ABOUT THIS EXERCISE: Wherever the string "yellow" occurs in a line of these records, report that line.

Dataset records:
━━━━━━━━━━━━━━━━━━━━

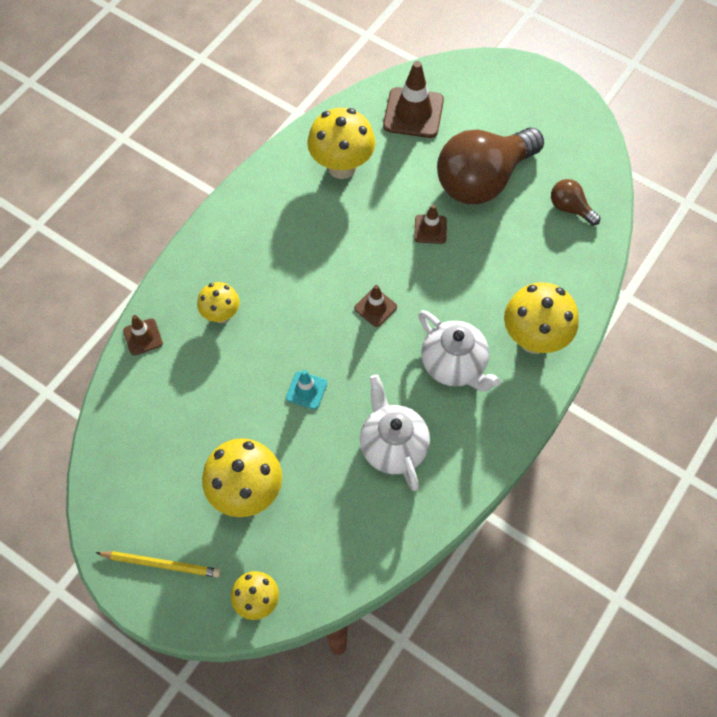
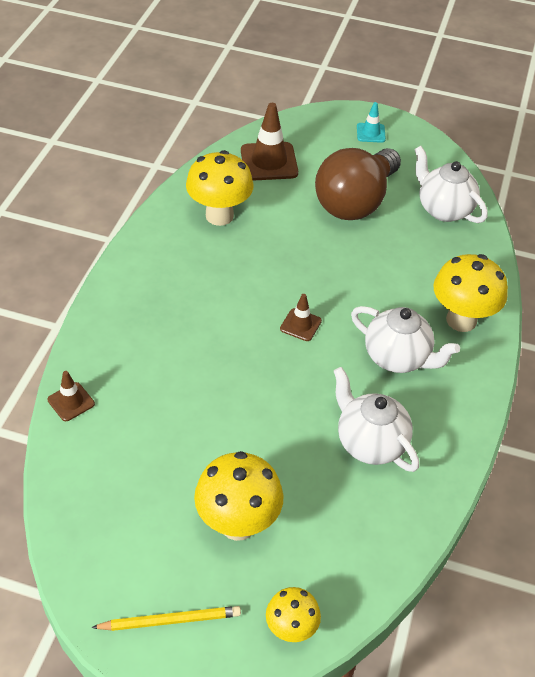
camera: 20 degrees left, 15 degrees down
yellow mushroom [197,282,240,323] -> none
turquoise traffic cone [286,370,327,410] -> turquoise traffic cone moved to [357,102,386,143]
brown traffic cone [414,205,447,244] -> none
brown light bulb [551,179,600,226] -> white teapot [414,146,488,223]

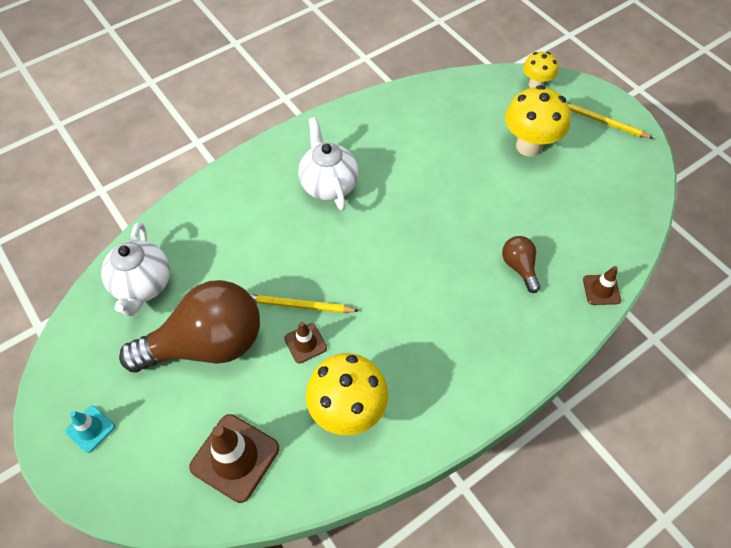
camera: 140 degrees left, 10 degrees up
brown traffic cone [280,294,322,341] -> brown traffic cone moved to [284,322,327,363]
white teapot [334,367,419,472] -> none
yellow mushroom [433,254,508,332] -> none
none -> yellow pencil [250,294,359,313]
none -> brown light bulb [502,236,540,293]

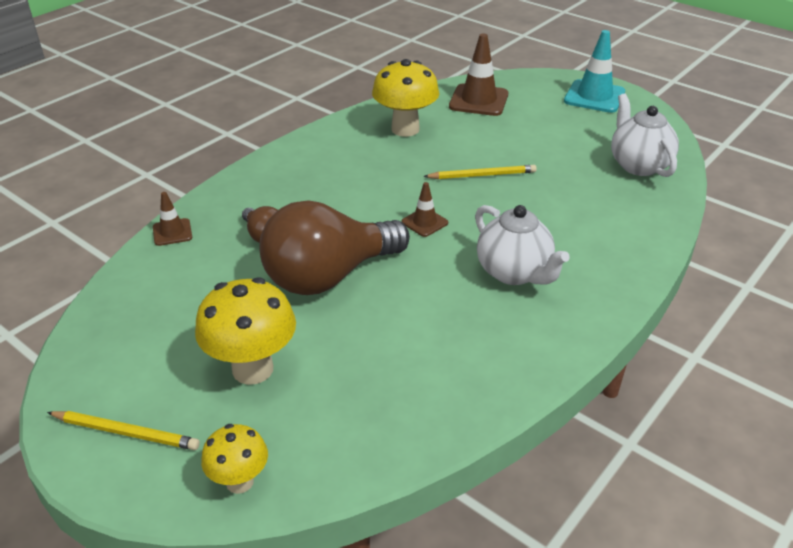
camera: 165 degrees right, 20 degrees down
turquoise traffic cone [66,406,115,453] -> turquoise traffic cone [564,30,625,113], size x1.84
brown light bulb [119,280,260,372] -> brown light bulb moved to [259,200,410,295]
brown traffic cone [284,322,327,363] -> brown traffic cone moved to [402,182,448,237]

━━━━━━━━━━━━━━━━━━━━

RESULT OF THIS EXERCISE:
yellow mushroom [197,282,240,323] -> none
yellow mushroom [433,254,508,332] -> none
none -> yellow pencil [250,294,359,313]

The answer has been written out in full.